**Data records**

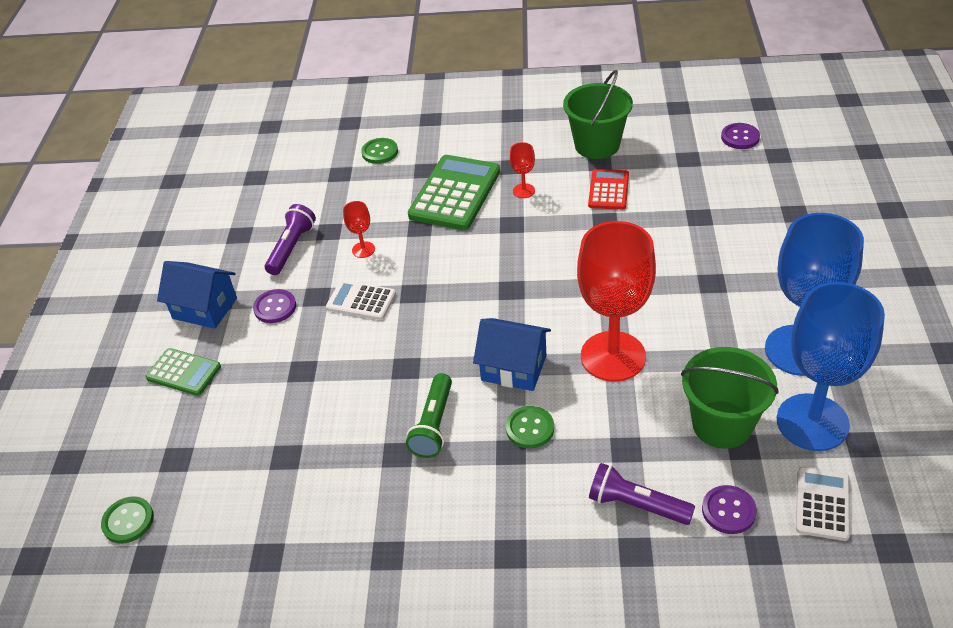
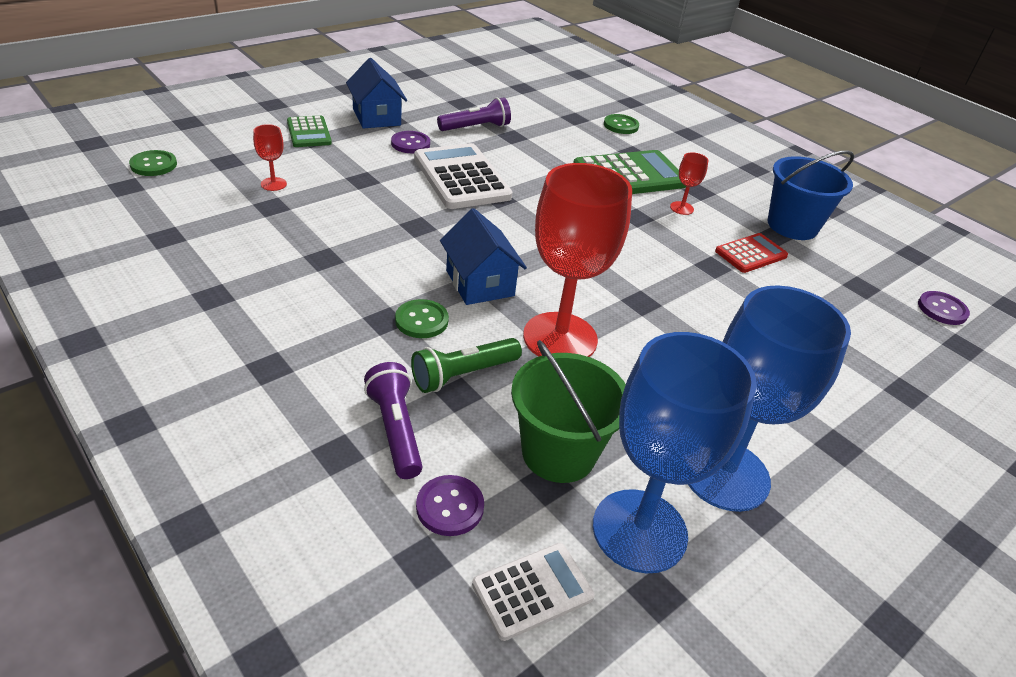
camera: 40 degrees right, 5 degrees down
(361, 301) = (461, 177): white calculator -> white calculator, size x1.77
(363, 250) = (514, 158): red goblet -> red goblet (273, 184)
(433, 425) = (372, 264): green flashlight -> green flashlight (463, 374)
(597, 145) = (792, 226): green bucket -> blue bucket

**Task statement**
Write out once more the lines above beginning at the line with "(363, 250) = (514, 158): red"; continue through the final line and stop there.

**Result of the exercise**
(363, 250) = (514, 158): red goblet -> red goblet (273, 184)
(433, 425) = (372, 264): green flashlight -> green flashlight (463, 374)
(597, 145) = (792, 226): green bucket -> blue bucket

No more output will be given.